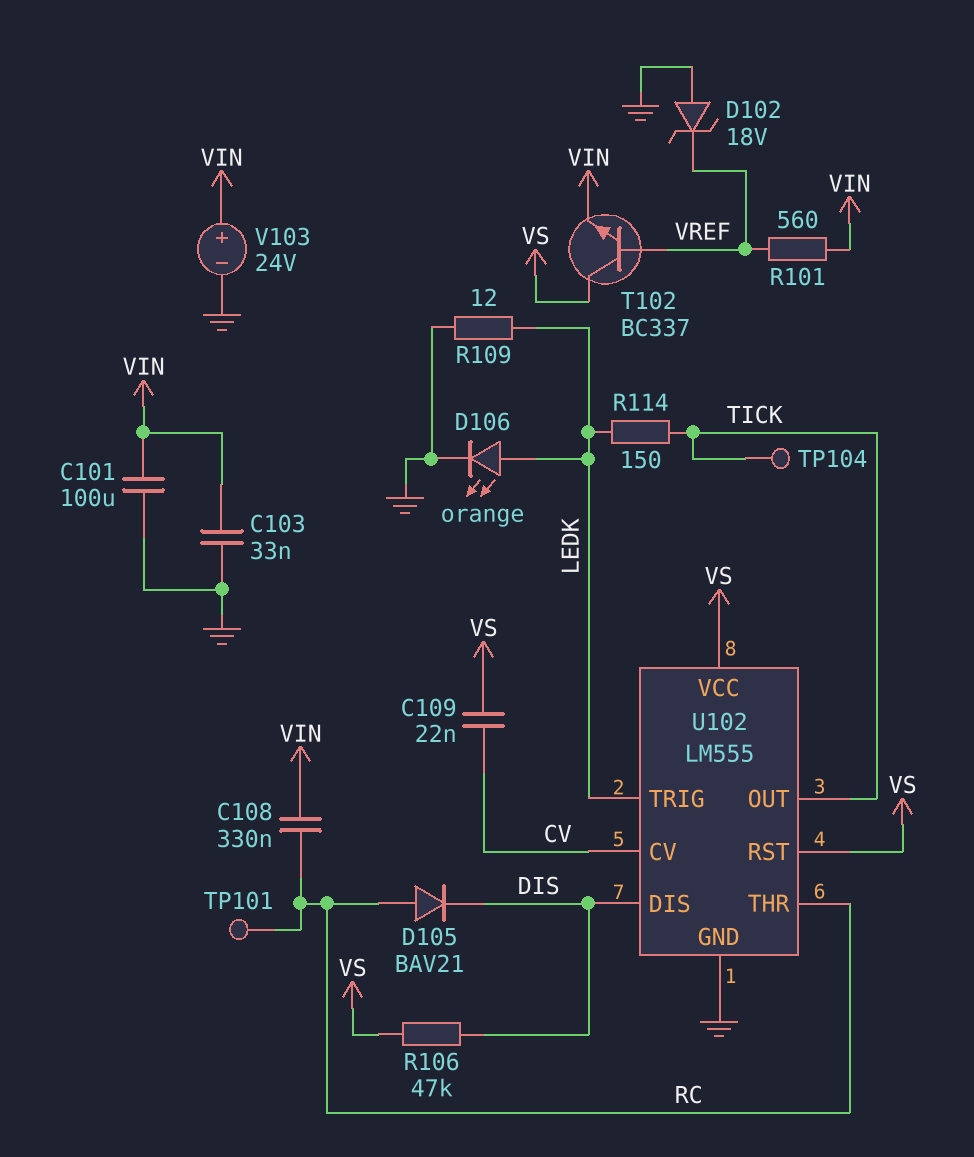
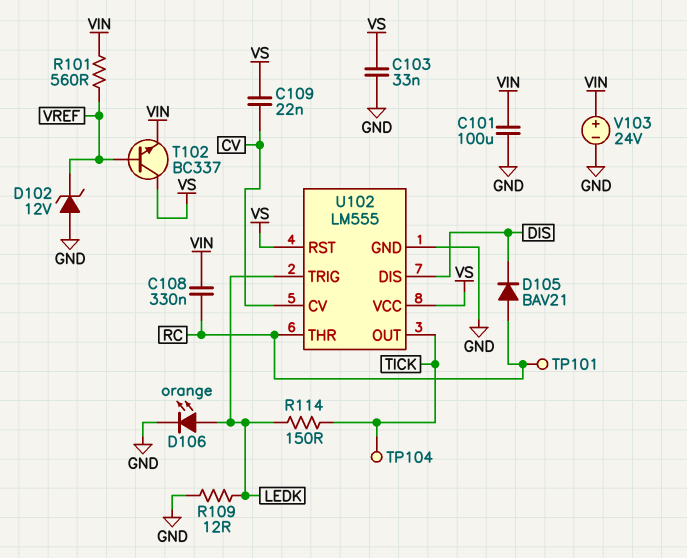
C103: 33nF (GND, VIN) -> 33nF (GND, VS)
D102: zener 18V (A GND, K VREF) -> zener 12V (A GND, K VREF)
R106: 47k (DIS, VS) -> none

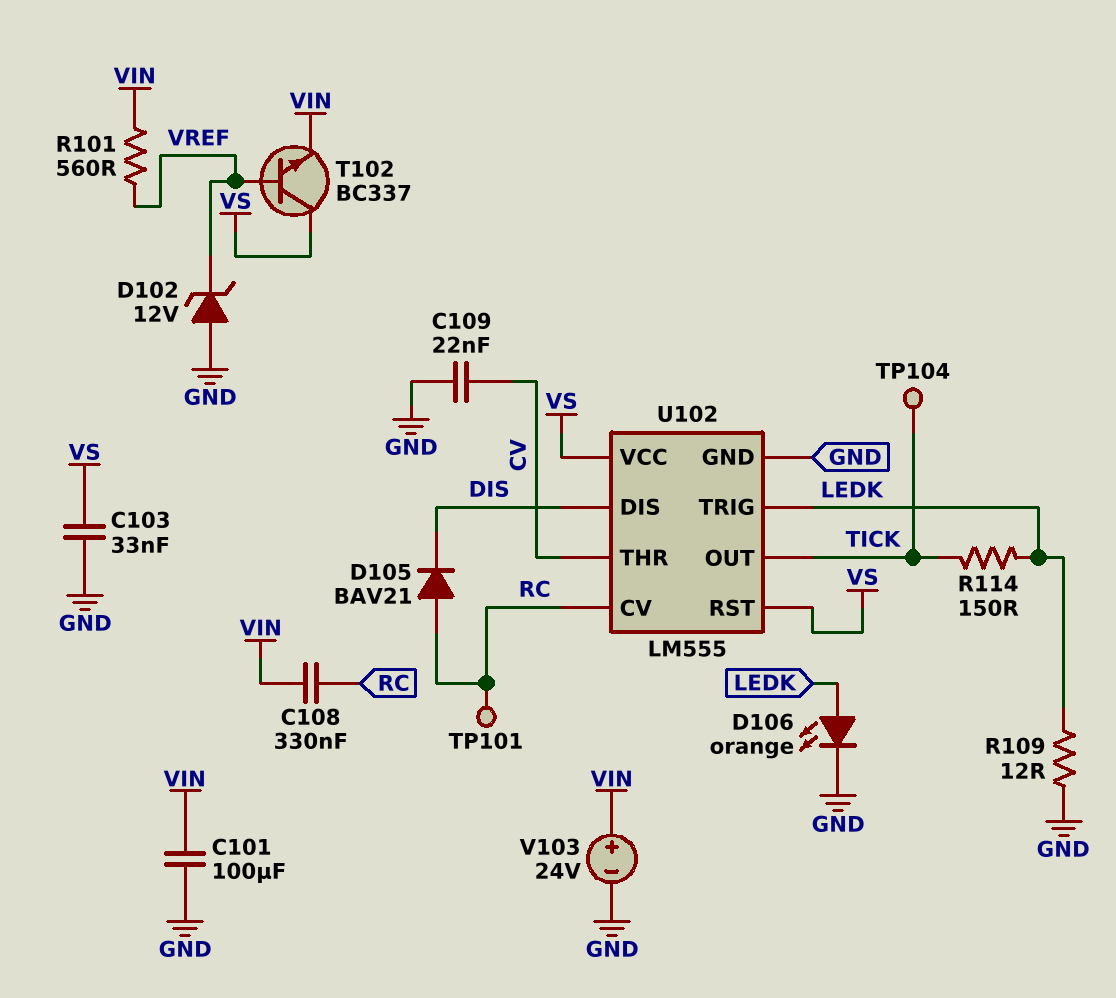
C109: 22nF (CV, VS) -> 22nF (CV, GND)
U102 pin CV: CV -> RC
U102 pin THR: RC -> CV

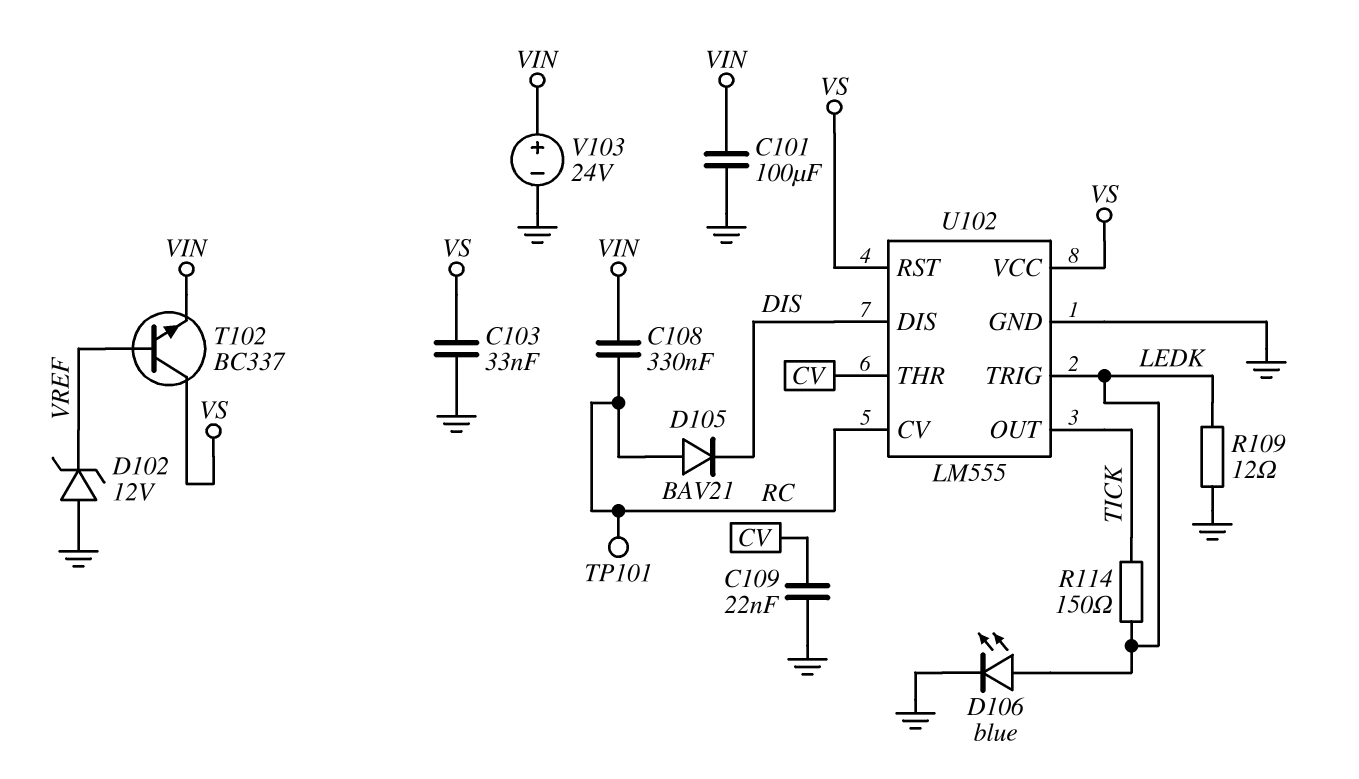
D106: LED orange (A LEDK, K GND) -> LED blue (A LEDK, K GND)
R101: 560 (VIN, VREF) -> none
TP104: test point (TICK) -> none

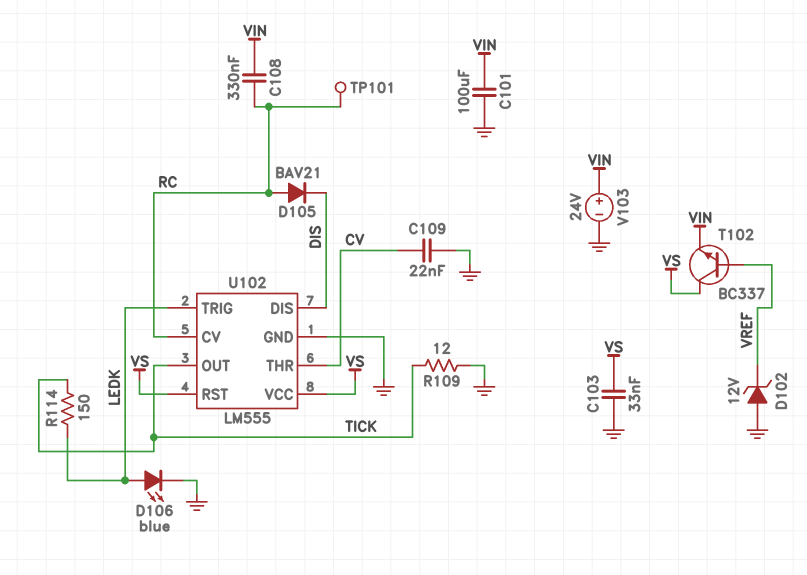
R109: 12 (GND, LEDK) -> 12 (GND, TICK)

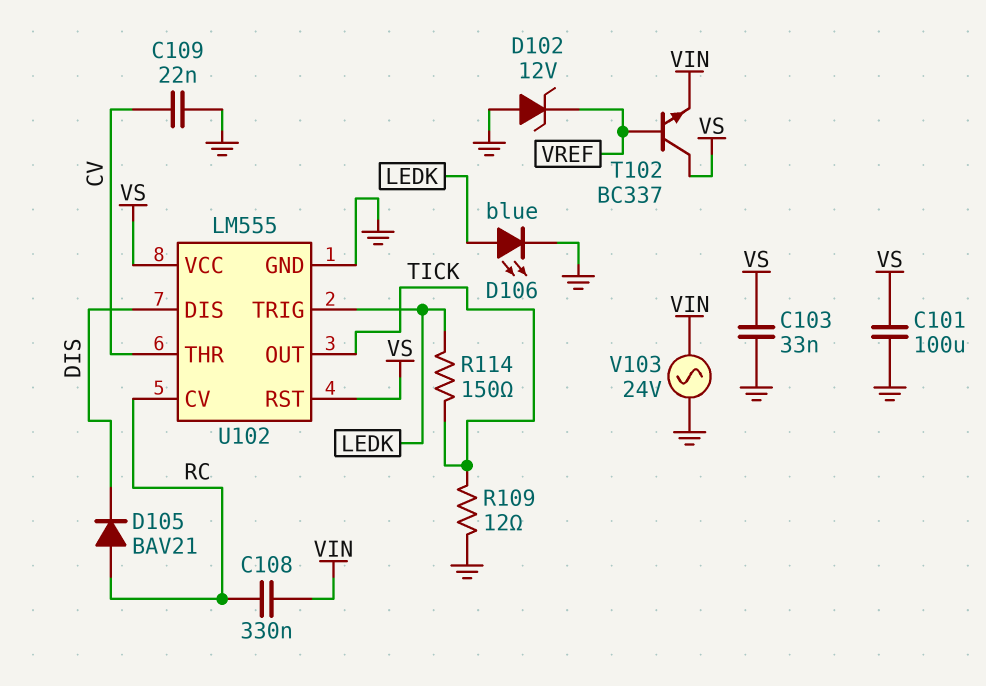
C101: 100uF (GND, VIN) -> 100uF (GND, VS)
TP101: test point (RC) -> none
V103: 24V (plus VIN, minus GND) -> AC 24V (GND, VIN)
----
What to do: Leave out the pictures, then return every line of the data exactly.

Response box:
C103: 33nF (GND, VIN) -> 33nF (GND, VS)
D102: zener 18V (A GND, K VREF) -> zener 12V (A GND, K VREF)
R106: 47k (DIS, VS) -> none

C109: 22nF (CV, VS) -> 22nF (CV, GND)
U102 pin CV: CV -> RC
U102 pin THR: RC -> CV

D106: LED orange (A LEDK, K GND) -> LED blue (A LEDK, K GND)
R101: 560 (VIN, VREF) -> none
TP104: test point (TICK) -> none

R109: 12 (GND, LEDK) -> 12 (GND, TICK)

C101: 100uF (GND, VIN) -> 100uF (GND, VS)
TP101: test point (RC) -> none
V103: 24V (plus VIN, minus GND) -> AC 24V (GND, VIN)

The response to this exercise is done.